(Dataset content)

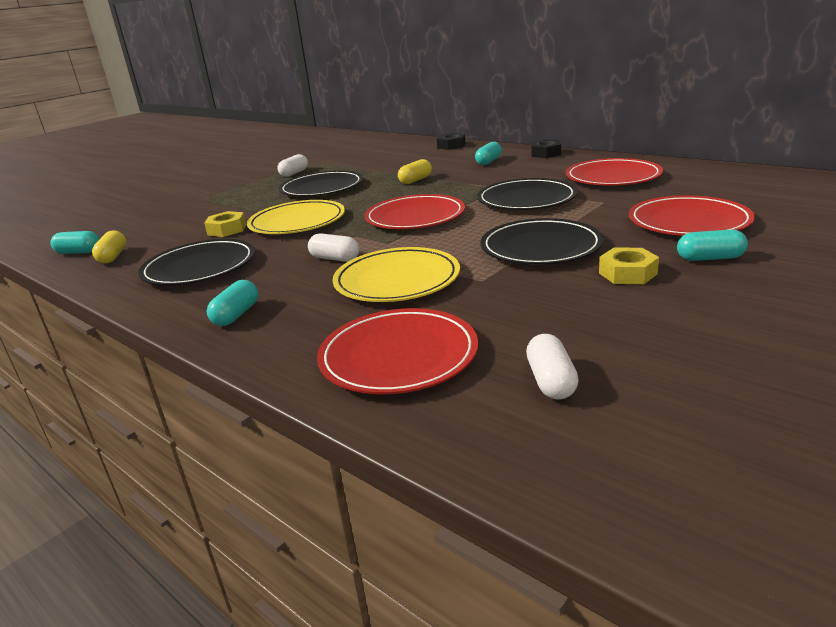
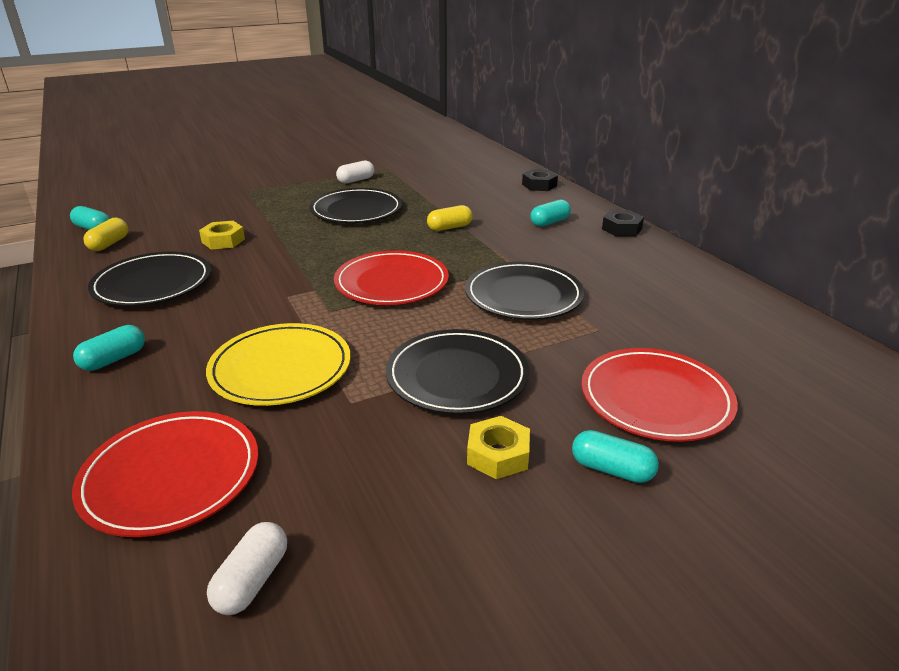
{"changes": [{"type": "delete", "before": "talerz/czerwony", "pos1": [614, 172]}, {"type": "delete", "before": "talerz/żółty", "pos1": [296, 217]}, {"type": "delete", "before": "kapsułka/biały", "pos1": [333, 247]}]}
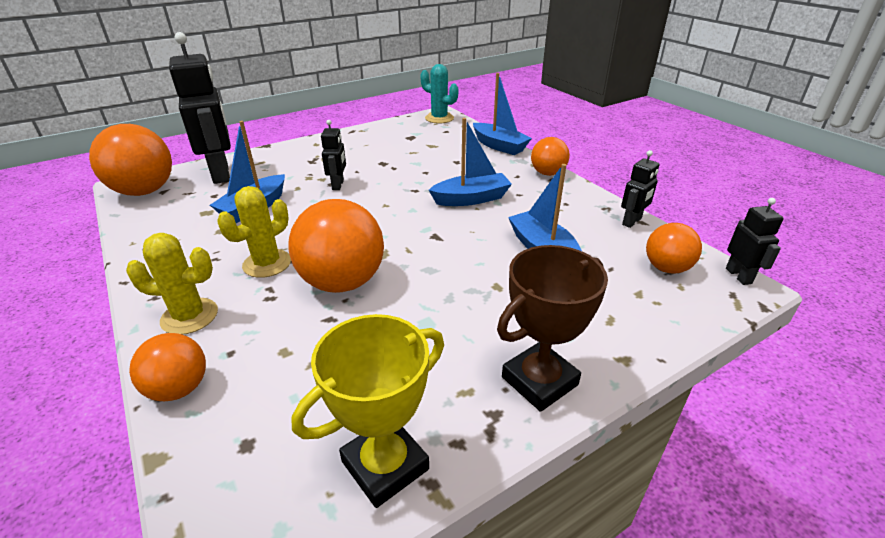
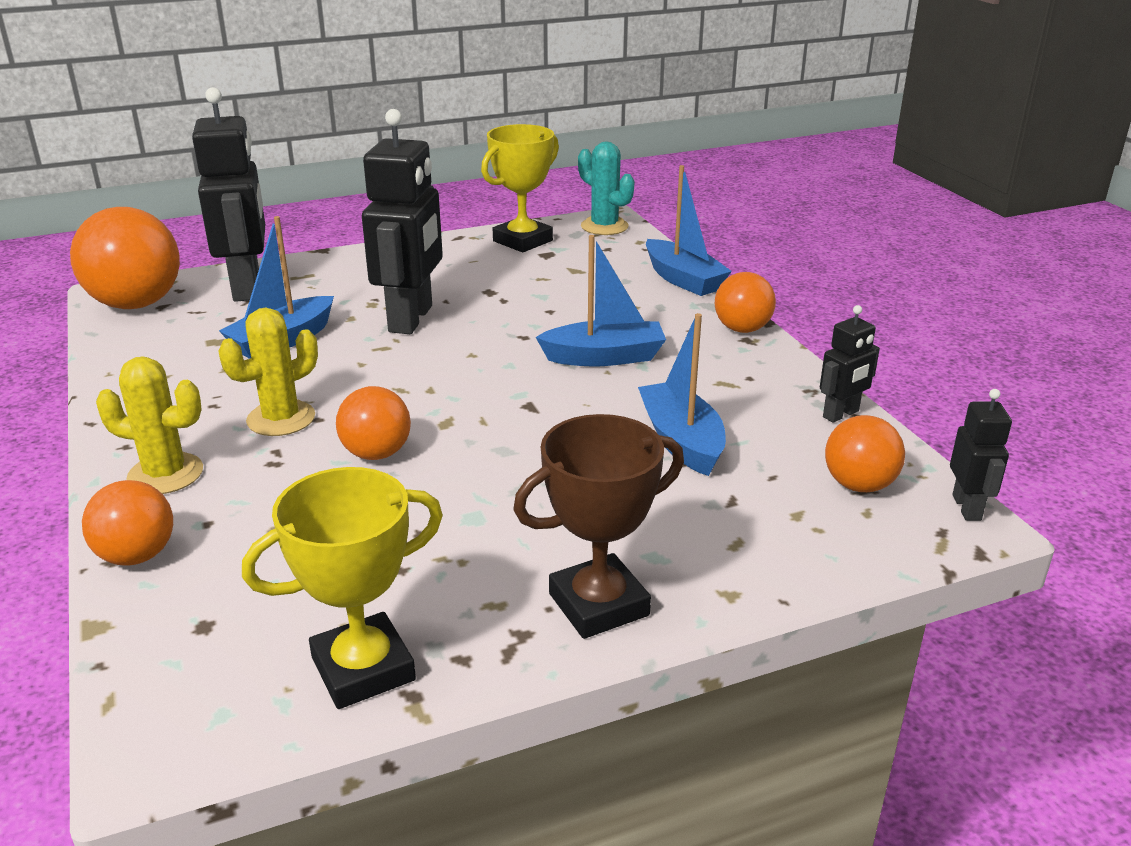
{"changes": [{"type": "resize", "before": "robot/czarny", "pos1": [333, 155], "pos2": [402, 221], "scale": 2.04}, {"type": "resize", "before": "piłka/pomarańczowy", "pos1": [336, 246], "pos2": [373, 423], "scale": 0.58}, {"type": "insert", "after": "puchar/żółty", "pos2": [520, 188]}]}
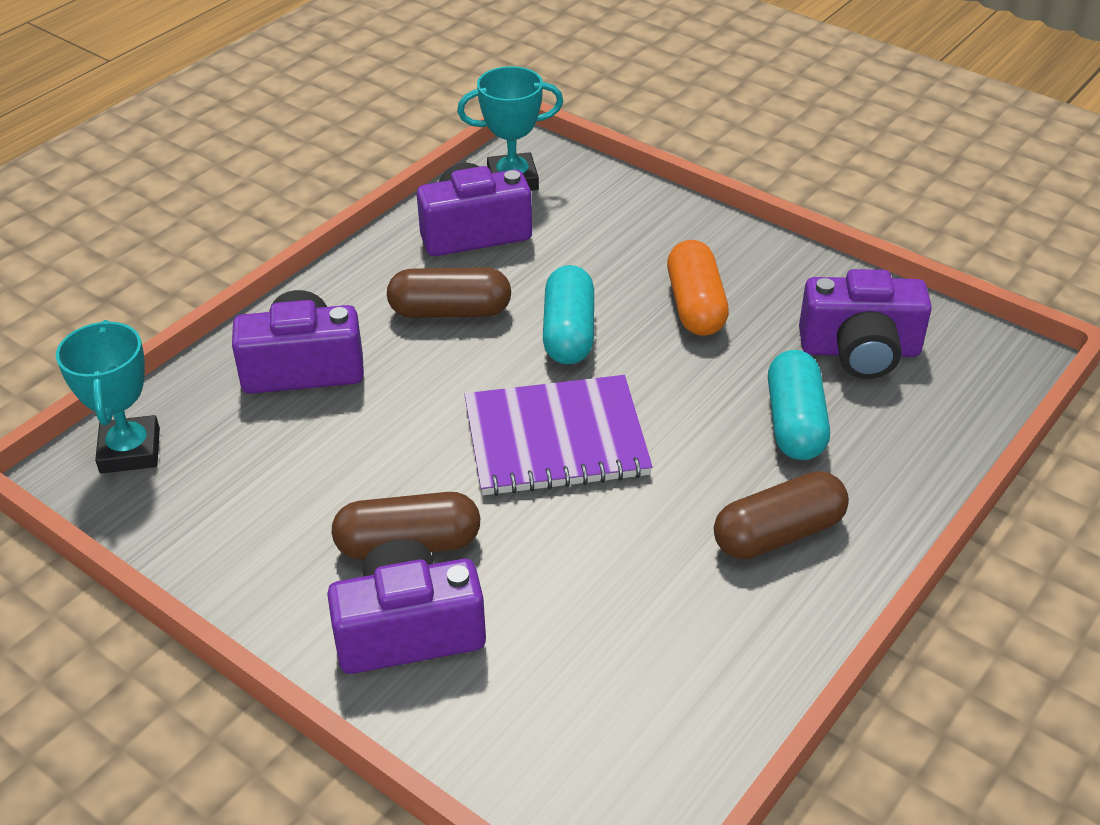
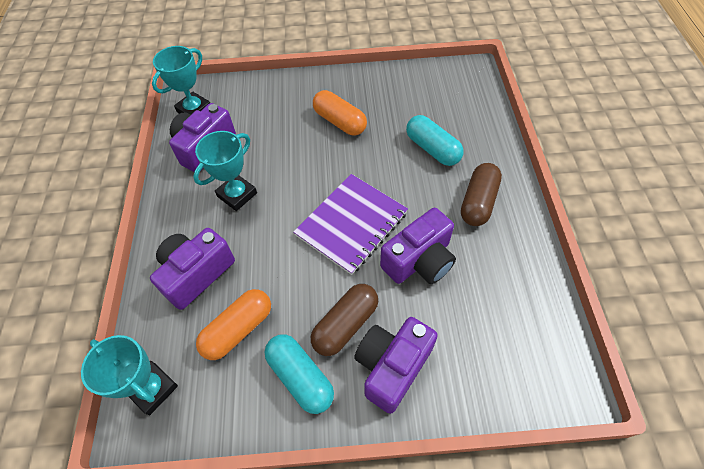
{"changes": [{"type": "move", "before": "kapsułka/turkusowy", "pos1": [568, 314], "pos2": [299, 374]}, {"type": "replace", "before": "kapsułka/brązowy", "after": "puchar/turkusowy", "pos1": [449, 292], "pos2": [225, 171]}, {"type": "move", "before": "aparat fotograficzny/fioletowy", "pos1": [865, 324], "pos2": [418, 246]}, {"type": "insert", "after": "kapsułka/pomarańczowy", "pos2": [233, 324]}]}
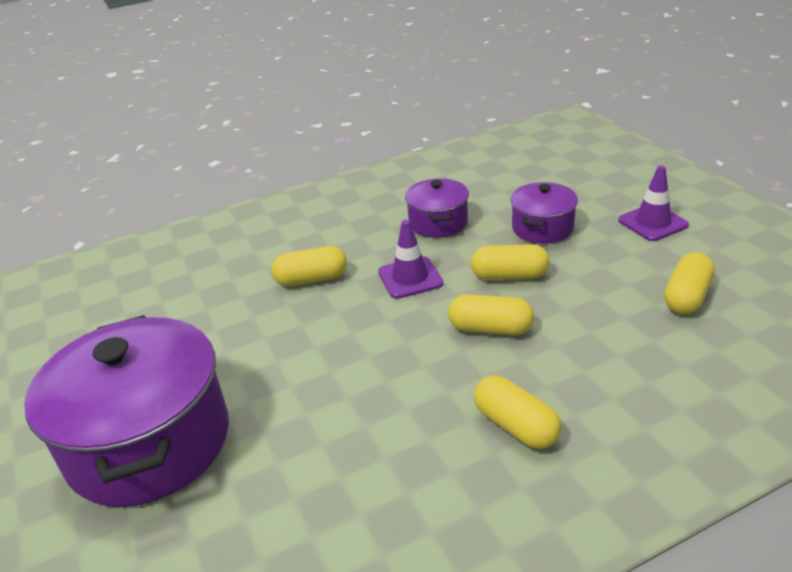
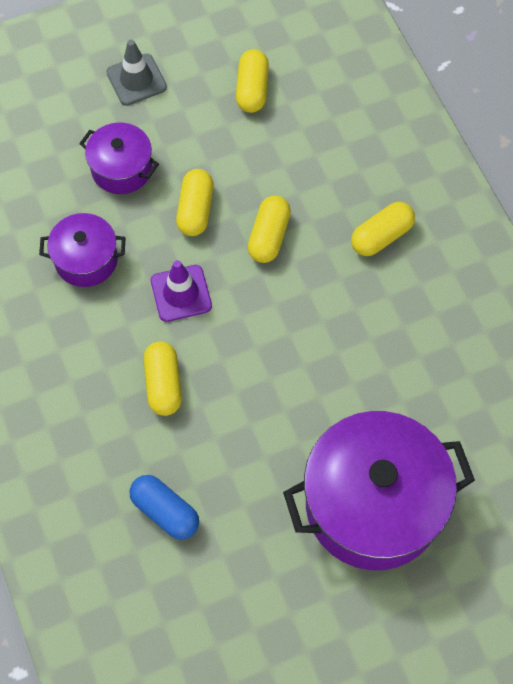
{"changes": [{"type": "recolor", "before": "pachołek/fioletowy", "after": "pachołek/szary", "pos1": [653, 203], "pos2": [136, 73]}, {"type": "rotate", "before": "kapsułka/żółty", "pos1": [689, 283], "pos2": [252, 81], "turn": 60}, {"type": "insert", "after": "kapsułka/niebieski", "pos2": [164, 507]}]}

(End Dataset content)

## What is expected
Except for the pictures, write the data out exactly.

## Solution to this problem
{"changes": [{"type": "delete", "before": "talerz/czerwony", "pos1": [614, 172]}, {"type": "delete", "before": "talerz/żółty", "pos1": [296, 217]}, {"type": "delete", "before": "kapsułka/biały", "pos1": [333, 247]}]}
{"changes": [{"type": "resize", "before": "robot/czarny", "pos1": [333, 155], "pos2": [402, 221], "scale": 2.04}, {"type": "resize", "before": "piłka/pomarańczowy", "pos1": [336, 246], "pos2": [373, 423], "scale": 0.58}, {"type": "insert", "after": "puchar/żółty", "pos2": [520, 188]}]}
{"changes": [{"type": "move", "before": "kapsułka/turkusowy", "pos1": [568, 314], "pos2": [299, 374]}, {"type": "replace", "before": "kapsułka/brązowy", "after": "puchar/turkusowy", "pos1": [449, 292], "pos2": [225, 171]}, {"type": "move", "before": "aparat fotograficzny/fioletowy", "pos1": [865, 324], "pos2": [418, 246]}, {"type": "insert", "after": "kapsułka/pomarańczowy", "pos2": [233, 324]}]}
{"changes": [{"type": "recolor", "before": "pachołek/fioletowy", "after": "pachołek/szary", "pos1": [653, 203], "pos2": [136, 73]}, {"type": "rotate", "before": "kapsułka/żółty", "pos1": [689, 283], "pos2": [252, 81], "turn": 60}, {"type": "insert", "after": "kapsułka/niebieski", "pos2": [164, 507]}]}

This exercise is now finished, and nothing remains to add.